# Prompt
Write out exactly the lines between the line containing "[(229,518),(235,488),(199,481),(193,510),(229,518)]" and the end of the records, counting both ends, and leave out all pictures.

►

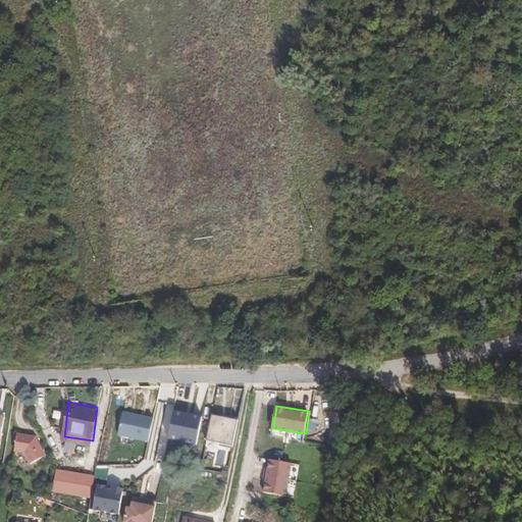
[(158,418),(126,411),(121,436),(152,444),(158,418)]
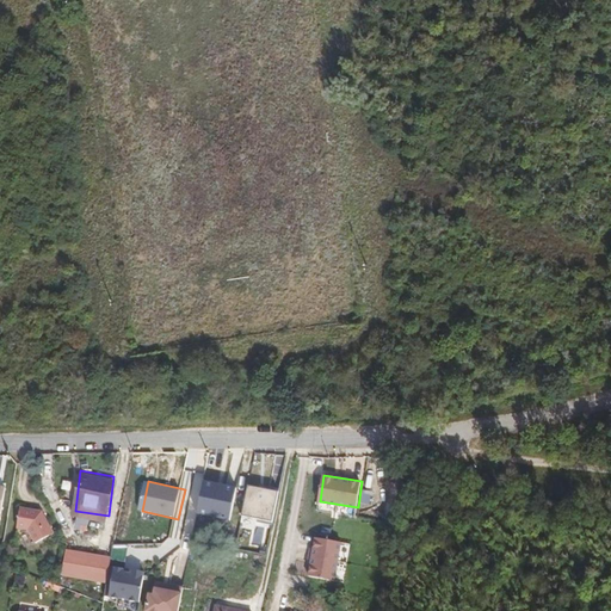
[(229,518),(235,488),(199,481),(193,510),(229,518)]
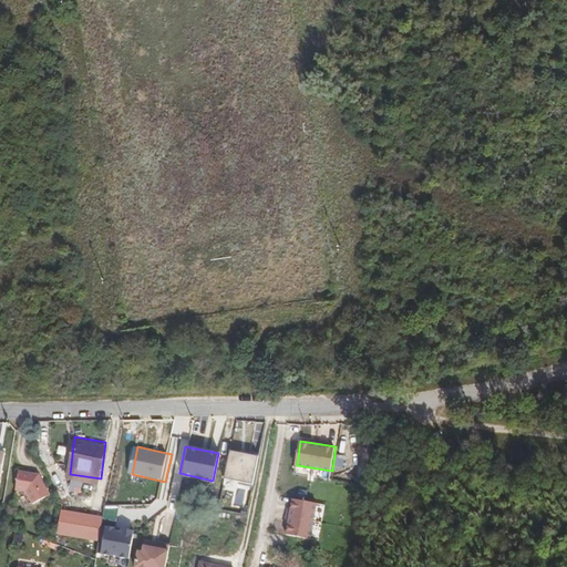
[(255,457),(229,451),(223,478),(249,484),(255,457)]
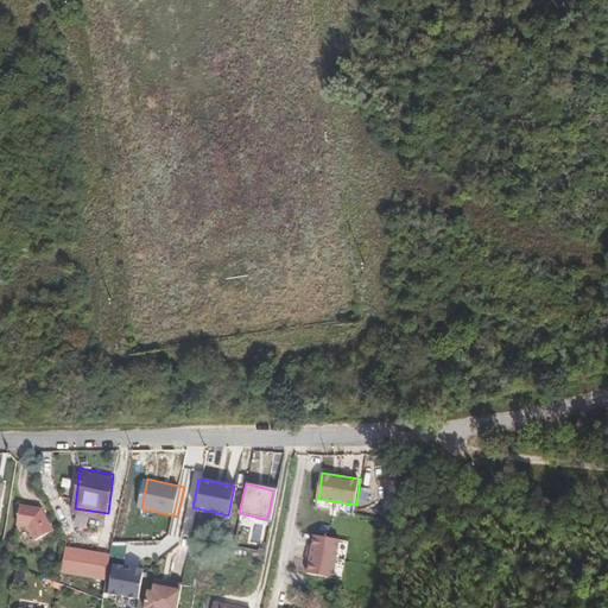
[(43,510),(20,505),(17,529),(26,529),(33,542),(51,532),(43,510)]
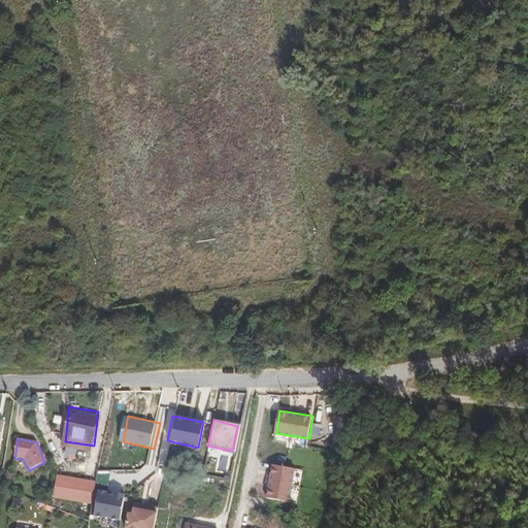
[(269,498),(291,501),(296,468),(274,465),(269,498)]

◄

# Answer to this task
[(229,518),(235,488),(199,481),(193,510),(229,518)]
[(255,457),(229,451),(223,478),(249,484),(255,457)]
[(43,510),(20,505),(17,529),(26,529),(33,542),(51,532),(43,510)]
[(269,498),(291,501),(296,468),(274,465),(269,498)]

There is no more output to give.